■ Your instructions:
Beginning with the line that has "(292, 334) = (448, 439): pink", reproduce each remaining line of the data exactly, down to and including the last.

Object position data
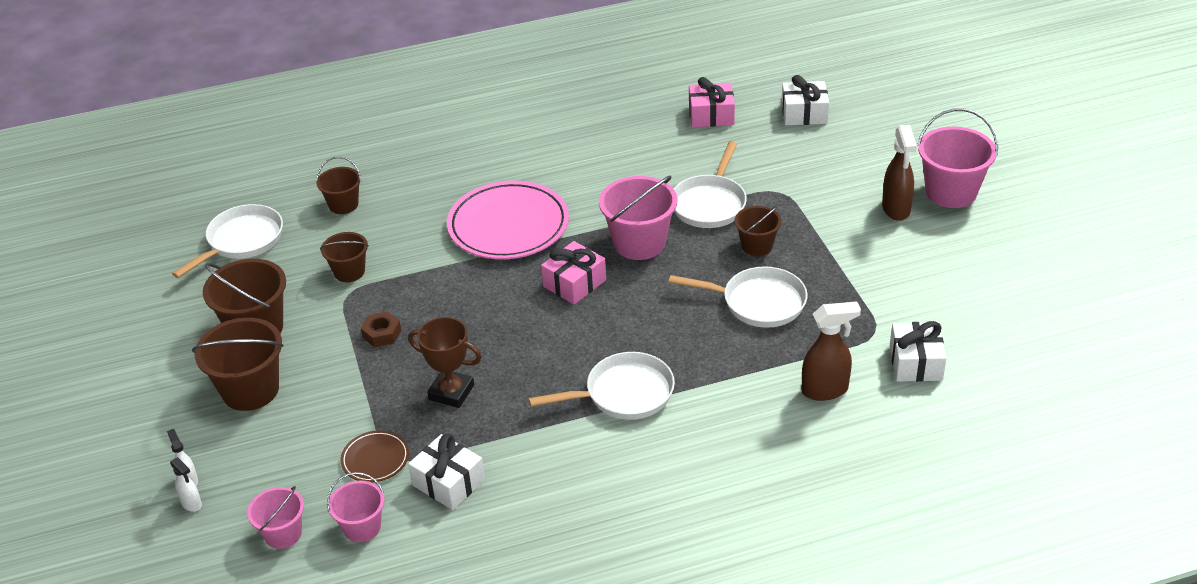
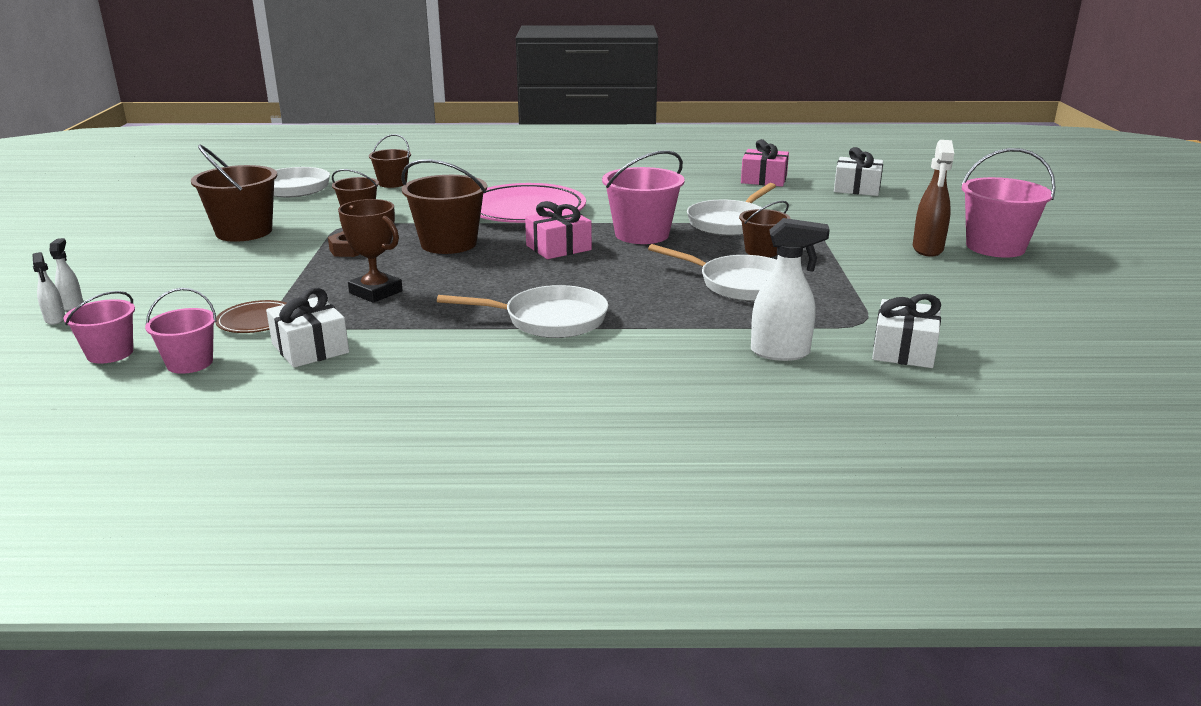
camera: 15 degrees right, 15 degrees down
(250, 390) = (196, 263): brown bucket -> brown bucket (449, 244)
(825, 390) = (781, 353): brown spray bottle -> white spray bottle

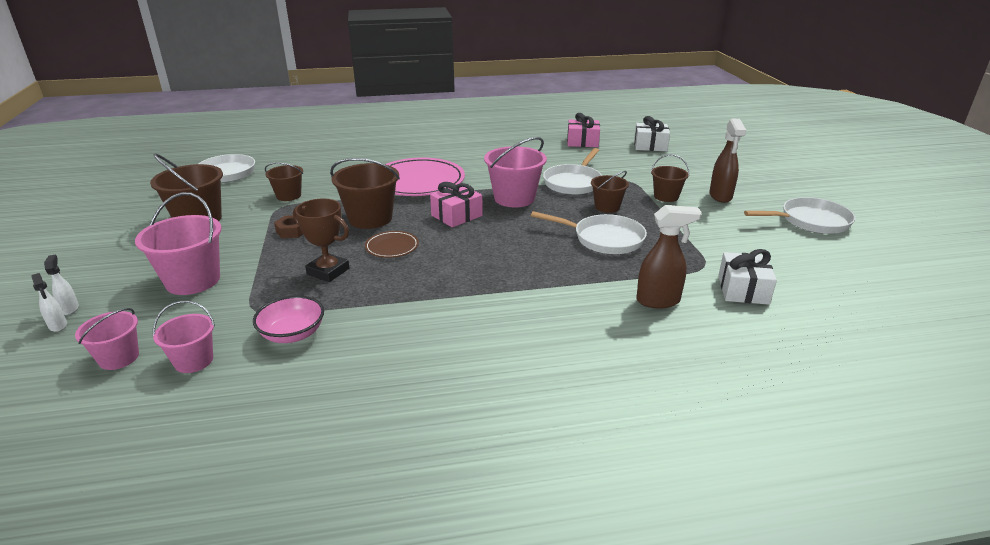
camera: 10 degrees left, 5 degrees up
(256, 321) = (238, 310): brown plate -> brown plate (392, 247)
(310, 348) = (292, 334): white gift -> pink bowl
(392, 183) = (305, 163): brown bucket -> brown bucket (666, 196)
(549, 320) = (475, 286): white pan -> white pan (810, 221)
(781, 353) = (658, 301): white spray bottle -> brown spray bottle
(995, 247) = (764, 191): pink bucket -> pink bucket (193, 280)

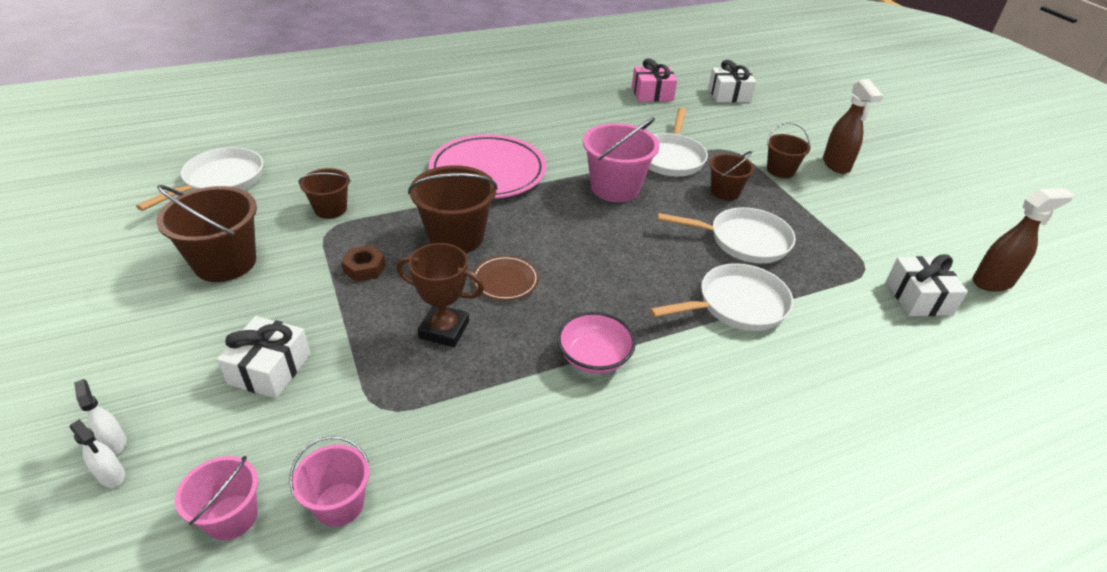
camera: 15 degrees left, 10 degrees up
(193, 280) = (270, 369): pink bucket -> white gift
(292, 334) = (448, 439): pink bowl -> pink bowl (594, 357)
(456, 215) = (560, 222): pink gift -> none
(658, 301) = (842, 325): brown spray bottle -> brown spray bottle (993, 282)
(810, 221) = (940, 193): white pan -> white pan (737, 305)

■ Result below:
(292, 334) = (448, 439): pink bowl -> pink bowl (594, 357)
(456, 215) = (560, 222): pink gift -> none
(658, 301) = (842, 325): brown spray bottle -> brown spray bottle (993, 282)
(810, 221) = (940, 193): white pan -> white pan (737, 305)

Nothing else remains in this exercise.